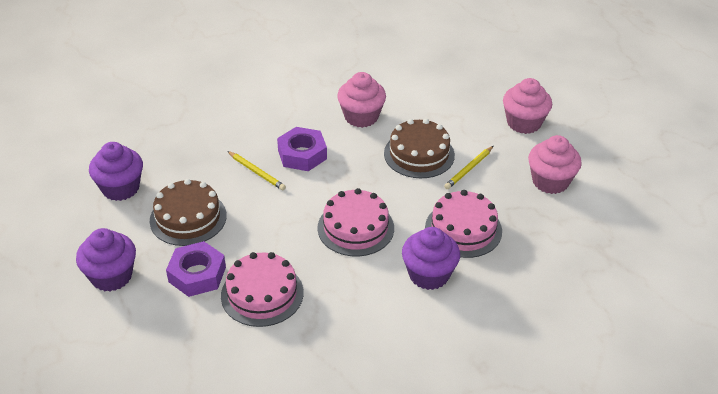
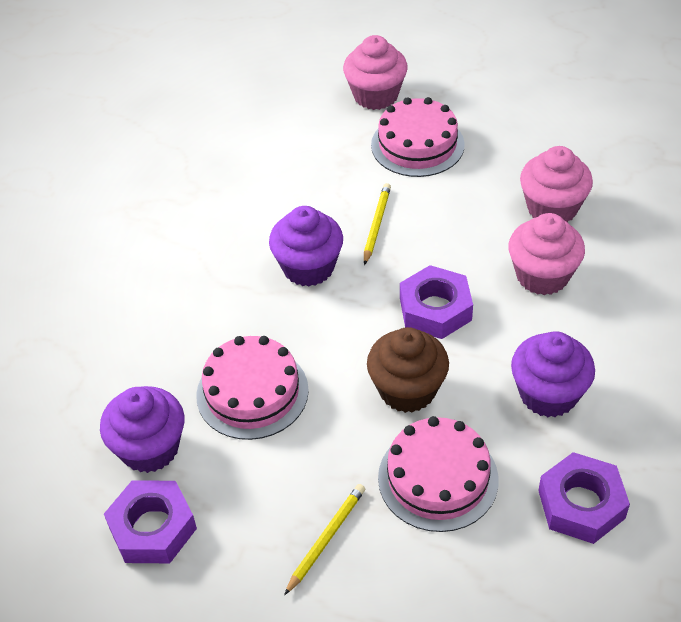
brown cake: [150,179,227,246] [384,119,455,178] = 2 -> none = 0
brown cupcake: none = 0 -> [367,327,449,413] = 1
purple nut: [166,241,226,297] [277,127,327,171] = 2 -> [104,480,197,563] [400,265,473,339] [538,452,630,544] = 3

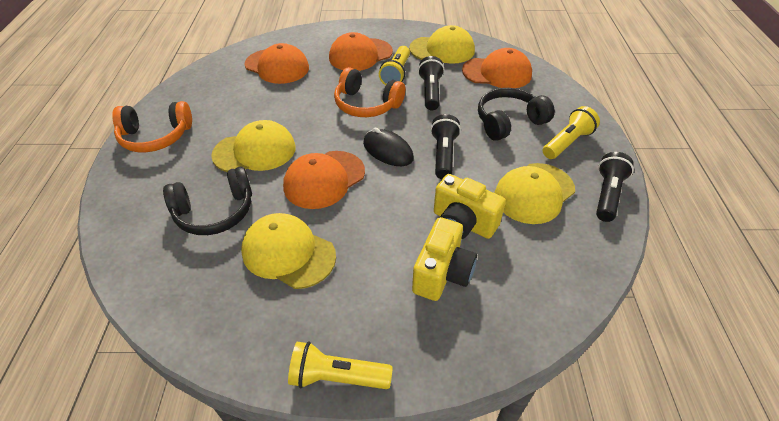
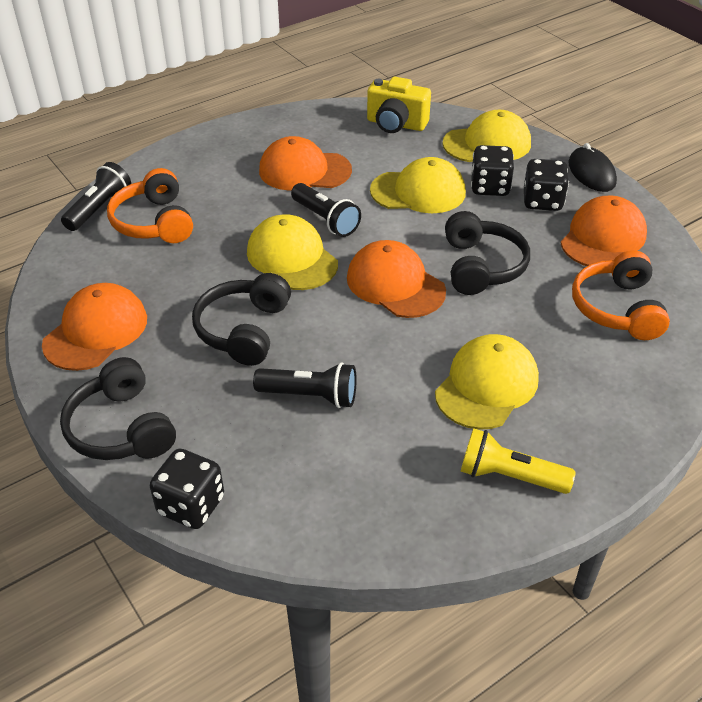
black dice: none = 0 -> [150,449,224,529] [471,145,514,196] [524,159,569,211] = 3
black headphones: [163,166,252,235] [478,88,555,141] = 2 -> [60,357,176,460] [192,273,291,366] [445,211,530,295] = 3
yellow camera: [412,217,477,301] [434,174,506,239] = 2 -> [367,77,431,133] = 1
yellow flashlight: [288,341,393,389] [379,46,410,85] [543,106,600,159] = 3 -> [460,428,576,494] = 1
____________________
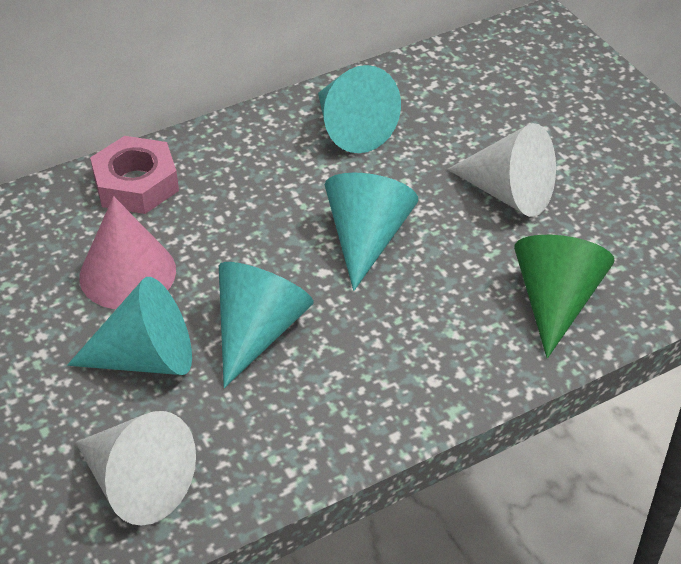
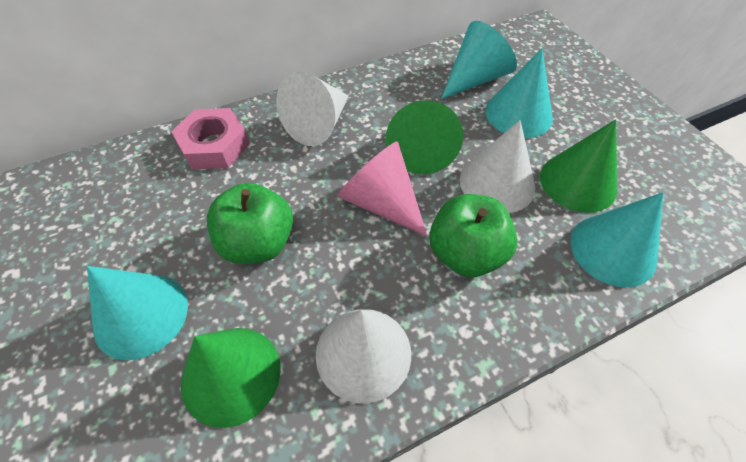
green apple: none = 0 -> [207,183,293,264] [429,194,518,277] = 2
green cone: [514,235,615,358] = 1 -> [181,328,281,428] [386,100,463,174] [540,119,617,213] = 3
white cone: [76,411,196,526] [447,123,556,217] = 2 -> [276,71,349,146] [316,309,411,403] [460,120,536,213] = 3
____________________
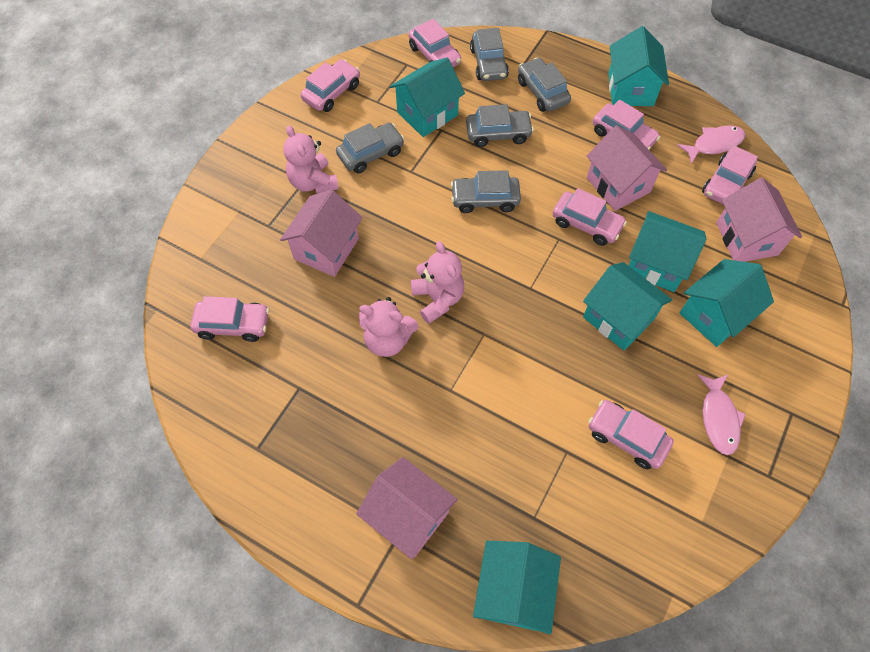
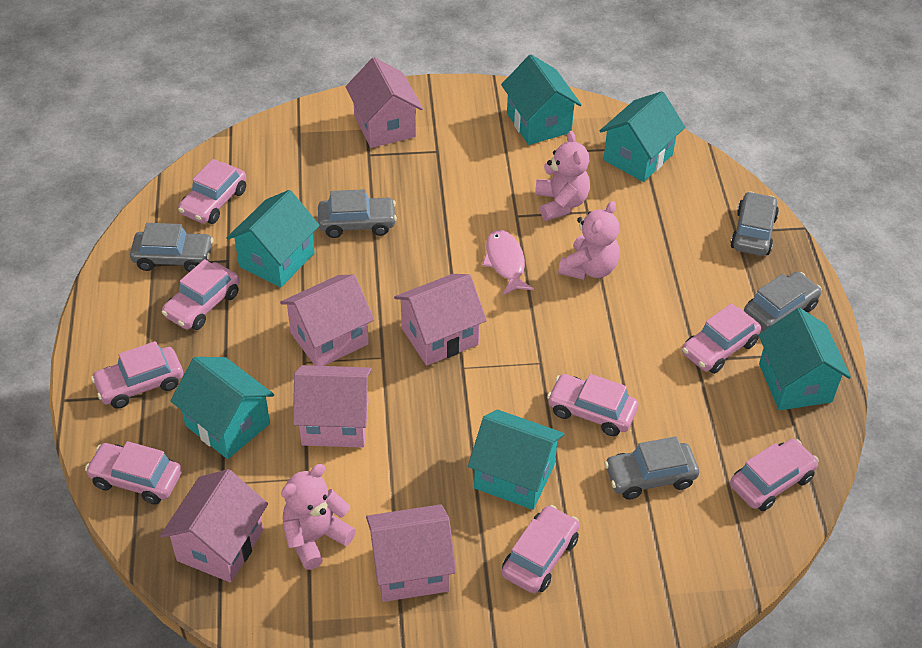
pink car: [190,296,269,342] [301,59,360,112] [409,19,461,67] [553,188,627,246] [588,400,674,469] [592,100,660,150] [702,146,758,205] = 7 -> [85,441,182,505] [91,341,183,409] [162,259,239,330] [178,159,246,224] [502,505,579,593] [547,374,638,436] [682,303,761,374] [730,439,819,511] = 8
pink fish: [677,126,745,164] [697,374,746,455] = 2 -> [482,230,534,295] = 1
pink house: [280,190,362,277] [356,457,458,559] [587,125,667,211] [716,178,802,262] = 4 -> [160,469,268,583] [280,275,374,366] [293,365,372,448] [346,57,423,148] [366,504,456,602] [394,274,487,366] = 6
____________________
WHAT TO WORK ON: Considering only the material above, set down every line from the one with "pink car: [190,296,269,342]" to the one with "pink house: [280,190,362,277]", inclusive, exactly as written.

SOLUTION TO THIS EXERCISE:
pink car: [190,296,269,342] [301,59,360,112] [409,19,461,67] [553,188,627,246] [588,400,674,469] [592,100,660,150] [702,146,758,205] = 7 -> [85,441,182,505] [91,341,183,409] [162,259,239,330] [178,159,246,224] [502,505,579,593] [547,374,638,436] [682,303,761,374] [730,439,819,511] = 8
pink fish: [677,126,745,164] [697,374,746,455] = 2 -> [482,230,534,295] = 1
pink house: [280,190,362,277] [356,457,458,559] [587,125,667,211] [716,178,802,262] = 4 -> [160,469,268,583] [280,275,374,366] [293,365,372,448] [346,57,423,148] [366,504,456,602] [394,274,487,366] = 6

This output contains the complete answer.